Data records:
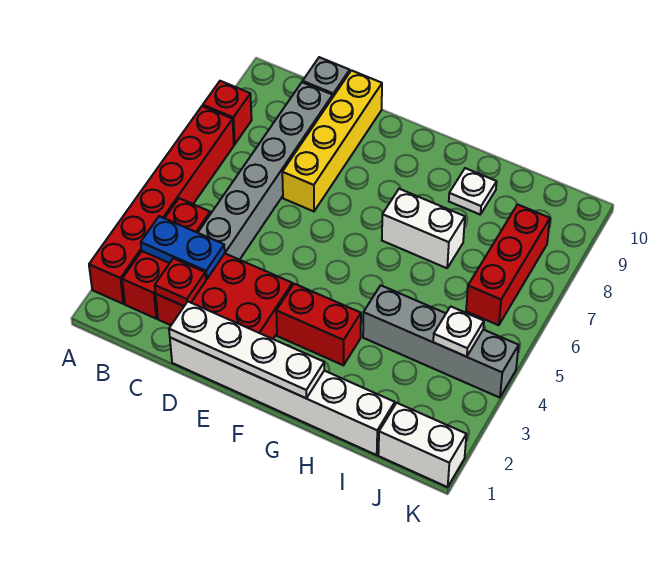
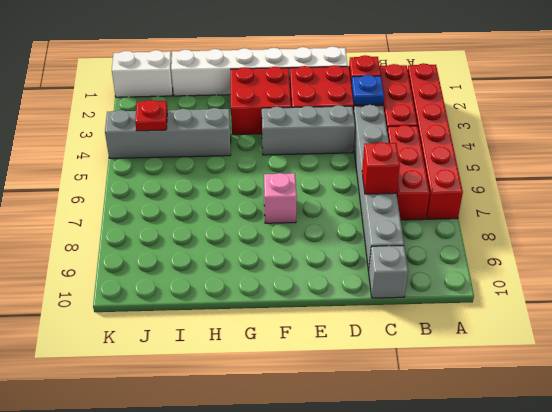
red brick A8 level 1 -> red brick C7 level 2
blue plate B3:C3 level 2 -> blue plate C3 level 2
white plate D1:G1 level 2 -> none
none -> grey brick D4:F4 level 1
yellow brick D7:D10 level 1 -> none
red brick F3:G3 level 1 -> red brick F2:G3 level 1
none -> pink brick F7 level 1
white brick G7:H7 level 1 -> none
white plate H9 level 1 -> none
white plate J4 level 2 -> red plate J4 level 2
red brick J6:J8 level 1 -> red brick B5:B7 level 1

Work order: Search the entries for the word "plate", then copy every line in which it is found.

Exercise answer:
blue plate B3:C3 level 2 -> blue plate C3 level 2
white plate D1:G1 level 2 -> none
white plate H9 level 1 -> none
white plate J4 level 2 -> red plate J4 level 2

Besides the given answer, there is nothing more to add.